◆ **Supplied data**:
====

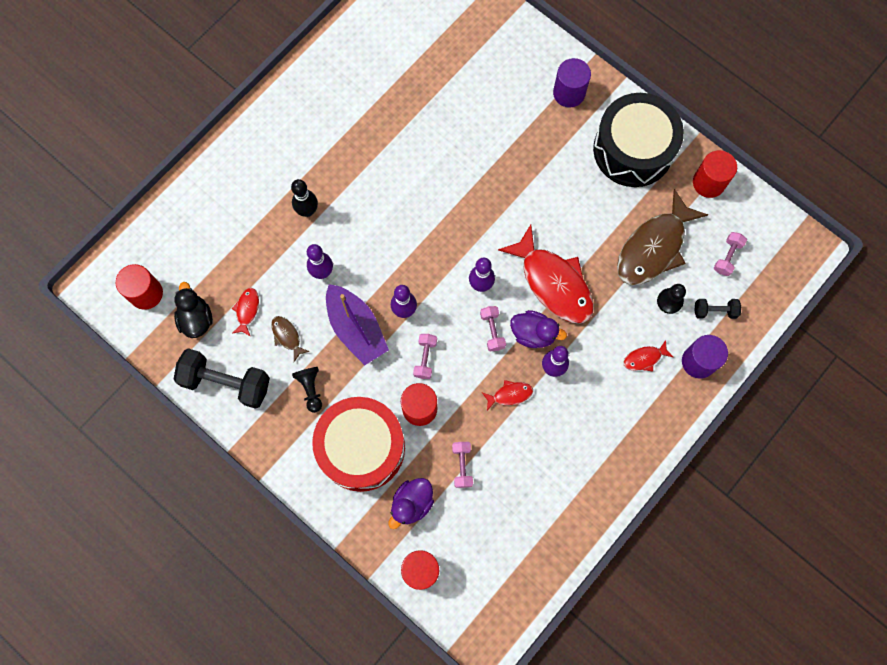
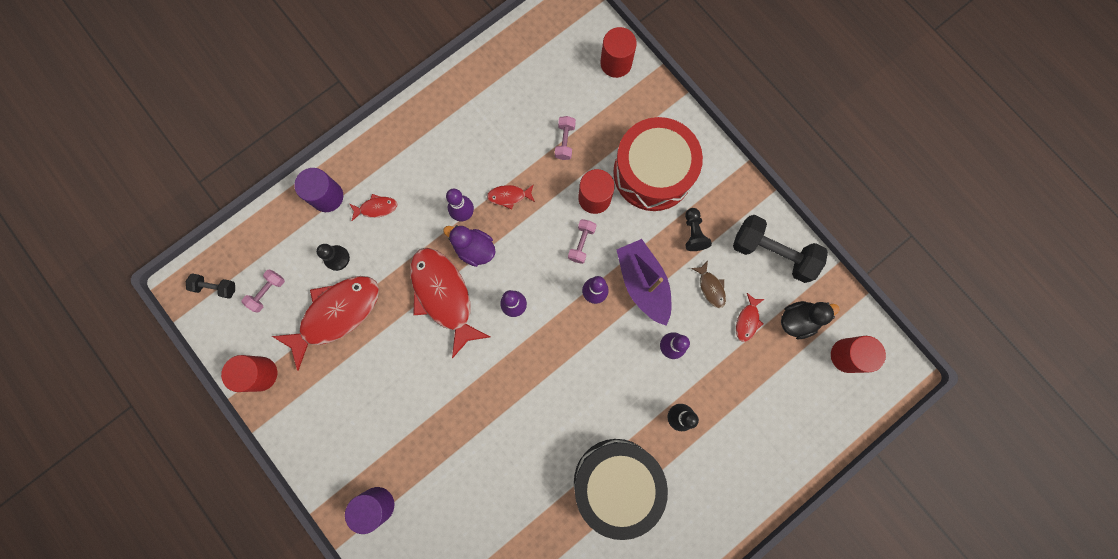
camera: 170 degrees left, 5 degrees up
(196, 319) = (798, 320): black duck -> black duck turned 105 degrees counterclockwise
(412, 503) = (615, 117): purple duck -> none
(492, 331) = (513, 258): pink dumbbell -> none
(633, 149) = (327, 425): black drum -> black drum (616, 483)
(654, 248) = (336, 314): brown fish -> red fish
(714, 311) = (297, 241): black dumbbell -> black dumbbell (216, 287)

====

◆ **Work task**:
What is needed is an exact copy of the lines from the one containing "(196, 319) = (798, 320): black" through the last line of the records, and nothing else.

◆ **Result**:
(196, 319) = (798, 320): black duck -> black duck turned 105 degrees counterclockwise
(412, 503) = (615, 117): purple duck -> none
(492, 331) = (513, 258): pink dumbbell -> none
(633, 149) = (327, 425): black drum -> black drum (616, 483)
(654, 248) = (336, 314): brown fish -> red fish
(714, 311) = (297, 241): black dumbbell -> black dumbbell (216, 287)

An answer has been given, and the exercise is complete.